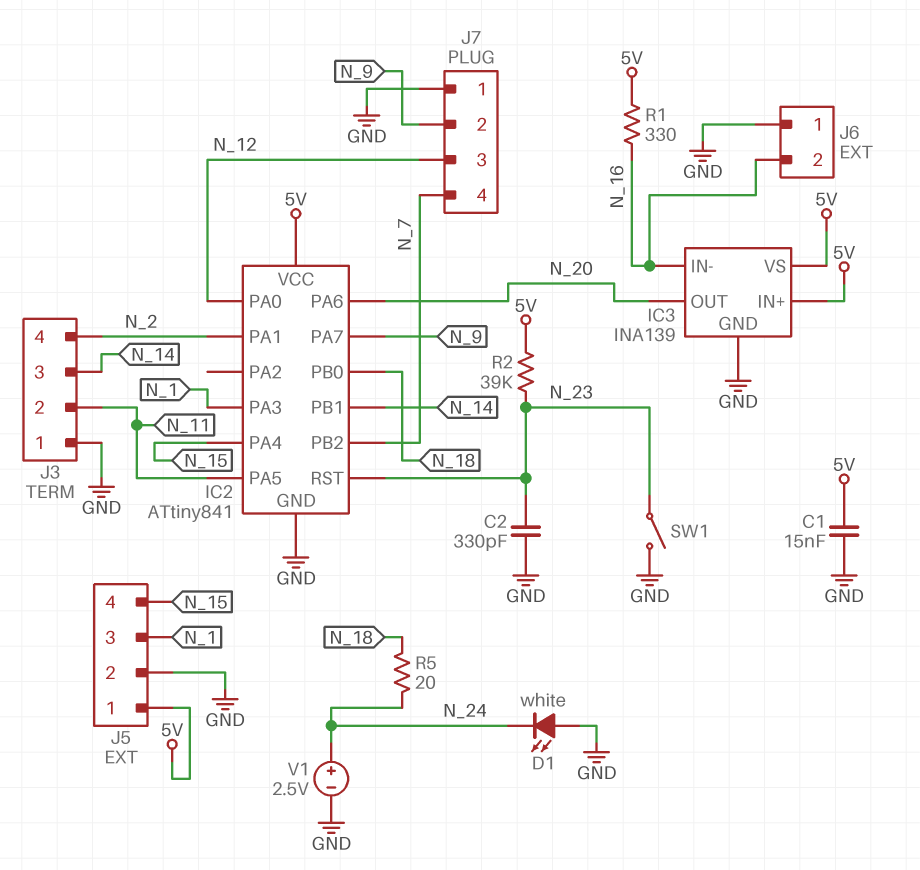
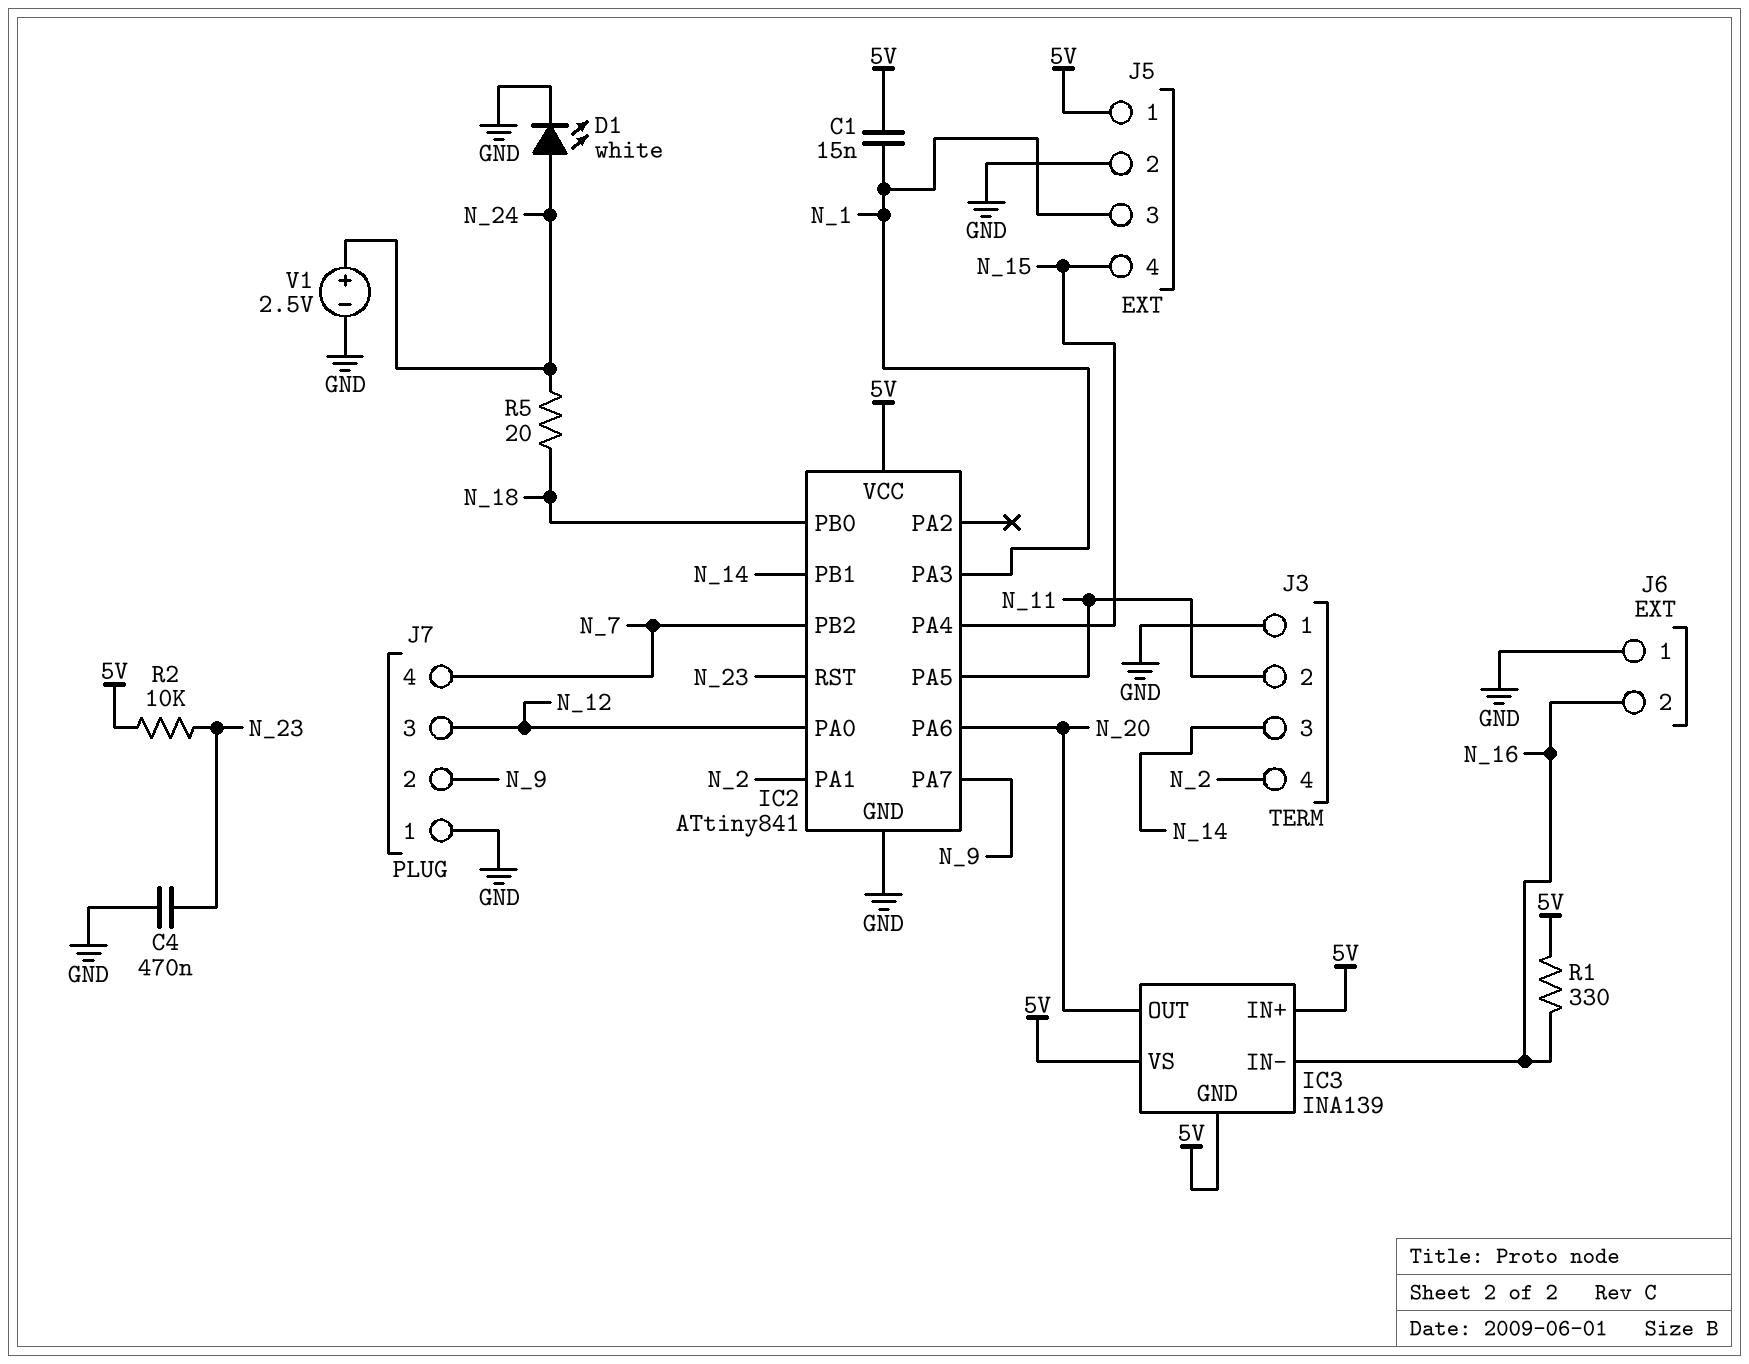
C1: 15nF (5V, GND) -> 15nF (5V, N_1)
C2: 330pF (GND, N_23) -> none
C4: none -> 470nF (GND, N_23)
D1: LED white (A GND, K N_24) -> LED white (A N_24, K GND)
IC3 pin GND: GND -> 5V
R2: 39k (5V, N_23) -> 10k (5V, N_23)
SW1: switch (GND, N_23) -> none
--
Word for word, repeat the lines from the one holding "D1: LED white" through the last line of the entries, both included.

D1: LED white (A GND, K N_24) -> LED white (A N_24, K GND)
IC3 pin GND: GND -> 5V
R2: 39k (5V, N_23) -> 10k (5V, N_23)
SW1: switch (GND, N_23) -> none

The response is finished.